> Object matching data
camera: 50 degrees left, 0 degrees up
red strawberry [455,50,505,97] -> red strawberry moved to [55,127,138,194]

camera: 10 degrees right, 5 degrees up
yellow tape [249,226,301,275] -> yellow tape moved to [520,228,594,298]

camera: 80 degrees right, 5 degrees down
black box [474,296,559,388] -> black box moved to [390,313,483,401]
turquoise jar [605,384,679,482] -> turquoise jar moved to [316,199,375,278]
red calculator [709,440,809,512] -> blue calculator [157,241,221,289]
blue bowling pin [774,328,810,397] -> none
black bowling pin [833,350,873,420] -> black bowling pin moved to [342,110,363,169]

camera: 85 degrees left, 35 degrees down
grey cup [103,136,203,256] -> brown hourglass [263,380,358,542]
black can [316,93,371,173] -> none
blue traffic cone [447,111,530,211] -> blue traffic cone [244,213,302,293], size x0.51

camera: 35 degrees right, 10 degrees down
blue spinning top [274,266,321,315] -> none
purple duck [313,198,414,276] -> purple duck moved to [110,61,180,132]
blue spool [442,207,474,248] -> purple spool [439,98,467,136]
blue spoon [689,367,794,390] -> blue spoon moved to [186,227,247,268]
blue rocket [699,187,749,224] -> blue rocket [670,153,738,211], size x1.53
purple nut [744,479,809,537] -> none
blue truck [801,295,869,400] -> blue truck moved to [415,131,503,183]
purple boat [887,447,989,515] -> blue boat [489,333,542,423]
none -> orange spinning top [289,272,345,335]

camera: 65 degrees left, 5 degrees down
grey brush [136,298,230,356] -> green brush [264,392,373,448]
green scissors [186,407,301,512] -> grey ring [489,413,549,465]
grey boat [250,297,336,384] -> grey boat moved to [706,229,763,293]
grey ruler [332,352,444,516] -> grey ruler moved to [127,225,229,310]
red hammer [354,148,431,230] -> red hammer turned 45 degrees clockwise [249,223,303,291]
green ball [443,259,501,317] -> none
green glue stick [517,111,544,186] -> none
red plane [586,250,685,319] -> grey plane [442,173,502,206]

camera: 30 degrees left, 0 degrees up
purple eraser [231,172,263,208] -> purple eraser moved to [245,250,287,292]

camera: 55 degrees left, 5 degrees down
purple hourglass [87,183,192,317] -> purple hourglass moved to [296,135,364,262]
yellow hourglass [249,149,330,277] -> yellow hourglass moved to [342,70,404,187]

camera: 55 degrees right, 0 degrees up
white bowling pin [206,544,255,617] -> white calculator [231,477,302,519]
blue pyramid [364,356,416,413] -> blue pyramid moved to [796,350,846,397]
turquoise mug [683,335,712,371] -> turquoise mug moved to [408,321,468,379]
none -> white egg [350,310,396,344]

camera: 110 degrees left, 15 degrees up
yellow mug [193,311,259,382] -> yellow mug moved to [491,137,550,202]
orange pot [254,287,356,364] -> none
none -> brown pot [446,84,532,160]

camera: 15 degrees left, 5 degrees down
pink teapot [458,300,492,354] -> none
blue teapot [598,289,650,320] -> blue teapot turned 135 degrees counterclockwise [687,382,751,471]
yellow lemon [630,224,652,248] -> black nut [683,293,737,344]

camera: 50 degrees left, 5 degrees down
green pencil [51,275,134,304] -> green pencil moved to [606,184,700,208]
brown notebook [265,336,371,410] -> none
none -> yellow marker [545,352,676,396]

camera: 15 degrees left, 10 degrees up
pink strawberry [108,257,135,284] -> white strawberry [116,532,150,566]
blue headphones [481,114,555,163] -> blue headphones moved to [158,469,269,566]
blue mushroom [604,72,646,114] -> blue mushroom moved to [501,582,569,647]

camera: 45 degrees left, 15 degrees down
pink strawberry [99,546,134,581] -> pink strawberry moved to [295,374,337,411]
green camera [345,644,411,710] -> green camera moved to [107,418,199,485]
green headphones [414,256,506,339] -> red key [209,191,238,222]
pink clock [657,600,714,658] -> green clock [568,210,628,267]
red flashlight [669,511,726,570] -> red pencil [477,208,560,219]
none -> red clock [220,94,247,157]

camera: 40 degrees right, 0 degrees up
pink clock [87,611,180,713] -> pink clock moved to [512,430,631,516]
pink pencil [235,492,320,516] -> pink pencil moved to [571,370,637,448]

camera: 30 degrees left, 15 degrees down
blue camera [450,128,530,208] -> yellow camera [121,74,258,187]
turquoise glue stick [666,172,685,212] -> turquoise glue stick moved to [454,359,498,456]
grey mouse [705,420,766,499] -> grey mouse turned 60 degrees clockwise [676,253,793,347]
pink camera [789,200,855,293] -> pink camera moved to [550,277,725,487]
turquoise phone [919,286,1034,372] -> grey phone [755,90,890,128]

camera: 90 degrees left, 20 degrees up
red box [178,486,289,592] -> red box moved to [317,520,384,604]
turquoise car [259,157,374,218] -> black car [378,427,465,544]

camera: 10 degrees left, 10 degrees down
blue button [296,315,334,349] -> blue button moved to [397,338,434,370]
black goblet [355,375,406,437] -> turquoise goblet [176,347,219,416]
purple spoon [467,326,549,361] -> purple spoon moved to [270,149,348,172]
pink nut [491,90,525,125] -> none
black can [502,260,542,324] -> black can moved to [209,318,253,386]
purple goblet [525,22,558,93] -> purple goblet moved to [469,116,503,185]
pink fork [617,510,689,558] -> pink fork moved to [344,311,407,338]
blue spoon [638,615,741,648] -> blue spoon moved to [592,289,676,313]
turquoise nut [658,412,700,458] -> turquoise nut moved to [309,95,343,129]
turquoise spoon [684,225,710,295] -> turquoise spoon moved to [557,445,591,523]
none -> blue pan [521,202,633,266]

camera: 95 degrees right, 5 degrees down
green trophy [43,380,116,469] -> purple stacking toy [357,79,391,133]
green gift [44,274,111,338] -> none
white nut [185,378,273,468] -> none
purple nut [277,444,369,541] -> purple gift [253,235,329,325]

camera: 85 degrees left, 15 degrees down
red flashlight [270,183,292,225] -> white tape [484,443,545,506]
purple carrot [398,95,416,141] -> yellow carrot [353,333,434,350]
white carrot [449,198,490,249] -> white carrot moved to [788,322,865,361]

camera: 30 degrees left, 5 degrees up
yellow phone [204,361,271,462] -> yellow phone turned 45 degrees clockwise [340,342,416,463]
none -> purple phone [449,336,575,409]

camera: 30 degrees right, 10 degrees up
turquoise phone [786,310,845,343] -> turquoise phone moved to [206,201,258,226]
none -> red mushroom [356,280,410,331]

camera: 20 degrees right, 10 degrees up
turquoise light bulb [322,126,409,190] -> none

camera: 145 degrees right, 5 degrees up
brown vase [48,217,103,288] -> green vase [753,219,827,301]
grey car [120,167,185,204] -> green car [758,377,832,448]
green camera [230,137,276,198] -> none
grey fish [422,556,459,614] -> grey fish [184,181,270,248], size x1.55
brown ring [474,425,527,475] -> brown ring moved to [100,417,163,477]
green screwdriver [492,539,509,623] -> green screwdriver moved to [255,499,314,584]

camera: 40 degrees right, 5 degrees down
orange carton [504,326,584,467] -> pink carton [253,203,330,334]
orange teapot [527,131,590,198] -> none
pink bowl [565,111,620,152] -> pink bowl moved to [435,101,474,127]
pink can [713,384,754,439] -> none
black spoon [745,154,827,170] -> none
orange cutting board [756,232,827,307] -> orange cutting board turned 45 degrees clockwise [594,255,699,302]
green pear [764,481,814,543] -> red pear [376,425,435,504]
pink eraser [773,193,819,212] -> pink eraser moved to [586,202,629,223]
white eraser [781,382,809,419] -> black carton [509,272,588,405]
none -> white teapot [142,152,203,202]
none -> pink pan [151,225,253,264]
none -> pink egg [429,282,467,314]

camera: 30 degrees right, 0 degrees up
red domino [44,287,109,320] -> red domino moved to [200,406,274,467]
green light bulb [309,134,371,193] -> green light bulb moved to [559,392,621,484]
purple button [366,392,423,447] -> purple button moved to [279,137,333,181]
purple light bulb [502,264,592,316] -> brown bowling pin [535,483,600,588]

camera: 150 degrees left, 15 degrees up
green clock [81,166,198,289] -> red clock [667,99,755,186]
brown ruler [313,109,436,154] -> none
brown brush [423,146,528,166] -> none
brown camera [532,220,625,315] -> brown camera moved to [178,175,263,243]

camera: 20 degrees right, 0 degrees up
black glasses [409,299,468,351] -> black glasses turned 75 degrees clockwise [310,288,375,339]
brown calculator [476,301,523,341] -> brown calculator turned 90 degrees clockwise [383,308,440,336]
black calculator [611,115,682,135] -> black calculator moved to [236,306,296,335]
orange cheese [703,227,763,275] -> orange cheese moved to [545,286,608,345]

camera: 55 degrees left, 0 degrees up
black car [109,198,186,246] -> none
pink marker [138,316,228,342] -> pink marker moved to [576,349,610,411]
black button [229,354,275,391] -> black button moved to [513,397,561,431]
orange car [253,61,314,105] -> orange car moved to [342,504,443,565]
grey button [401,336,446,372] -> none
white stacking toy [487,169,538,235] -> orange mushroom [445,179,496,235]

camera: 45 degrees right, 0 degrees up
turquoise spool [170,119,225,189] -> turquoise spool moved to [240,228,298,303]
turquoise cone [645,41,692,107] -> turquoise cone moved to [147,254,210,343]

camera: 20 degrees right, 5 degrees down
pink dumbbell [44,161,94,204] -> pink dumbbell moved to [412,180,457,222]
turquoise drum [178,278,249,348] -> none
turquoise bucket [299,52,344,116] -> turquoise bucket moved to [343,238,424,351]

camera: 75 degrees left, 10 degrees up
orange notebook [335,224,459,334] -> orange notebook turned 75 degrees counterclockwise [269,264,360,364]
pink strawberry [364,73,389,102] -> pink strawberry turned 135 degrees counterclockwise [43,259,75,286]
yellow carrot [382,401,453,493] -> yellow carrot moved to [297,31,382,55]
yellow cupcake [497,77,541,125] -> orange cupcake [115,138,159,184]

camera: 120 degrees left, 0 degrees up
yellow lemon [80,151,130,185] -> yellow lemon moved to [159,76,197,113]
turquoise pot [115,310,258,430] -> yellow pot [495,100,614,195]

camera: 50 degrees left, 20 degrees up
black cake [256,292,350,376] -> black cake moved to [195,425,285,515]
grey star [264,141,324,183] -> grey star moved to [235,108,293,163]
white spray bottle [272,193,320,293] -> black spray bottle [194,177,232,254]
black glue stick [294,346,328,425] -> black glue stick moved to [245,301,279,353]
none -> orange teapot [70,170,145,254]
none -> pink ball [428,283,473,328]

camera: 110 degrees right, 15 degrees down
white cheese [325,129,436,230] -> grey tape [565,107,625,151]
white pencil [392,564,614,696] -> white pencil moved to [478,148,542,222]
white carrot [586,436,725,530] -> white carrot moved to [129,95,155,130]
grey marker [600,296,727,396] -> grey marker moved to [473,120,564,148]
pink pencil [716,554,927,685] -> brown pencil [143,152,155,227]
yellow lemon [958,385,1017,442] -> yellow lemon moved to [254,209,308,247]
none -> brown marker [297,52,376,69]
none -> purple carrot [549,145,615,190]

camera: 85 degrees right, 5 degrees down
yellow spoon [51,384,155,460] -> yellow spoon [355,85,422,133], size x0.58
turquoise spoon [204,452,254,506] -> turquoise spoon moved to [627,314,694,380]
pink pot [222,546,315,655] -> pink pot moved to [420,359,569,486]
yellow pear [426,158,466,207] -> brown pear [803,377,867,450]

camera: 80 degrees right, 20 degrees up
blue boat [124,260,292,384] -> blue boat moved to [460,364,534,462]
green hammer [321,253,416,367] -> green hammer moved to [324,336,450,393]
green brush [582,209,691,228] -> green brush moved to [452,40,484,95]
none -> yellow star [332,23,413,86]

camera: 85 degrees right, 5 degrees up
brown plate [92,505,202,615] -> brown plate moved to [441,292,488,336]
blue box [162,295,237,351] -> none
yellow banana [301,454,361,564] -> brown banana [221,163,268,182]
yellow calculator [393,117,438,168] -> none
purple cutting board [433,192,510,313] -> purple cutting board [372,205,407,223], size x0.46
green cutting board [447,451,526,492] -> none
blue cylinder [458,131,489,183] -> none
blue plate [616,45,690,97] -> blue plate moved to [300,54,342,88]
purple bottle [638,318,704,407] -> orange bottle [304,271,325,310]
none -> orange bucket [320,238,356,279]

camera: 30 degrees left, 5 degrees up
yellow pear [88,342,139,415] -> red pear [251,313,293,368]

> ACTION ITEM
From the data above, return every line from the line that has "green camera [345,644,411,710]" up to and including the line that has "red flashlight [669,511,726,570]", exactly.

> RESULT OF THE EXERCISE
green camera [345,644,411,710] -> green camera moved to [107,418,199,485]
green headphones [414,256,506,339] -> red key [209,191,238,222]
pink clock [657,600,714,658] -> green clock [568,210,628,267]
red flashlight [669,511,726,570] -> red pencil [477,208,560,219]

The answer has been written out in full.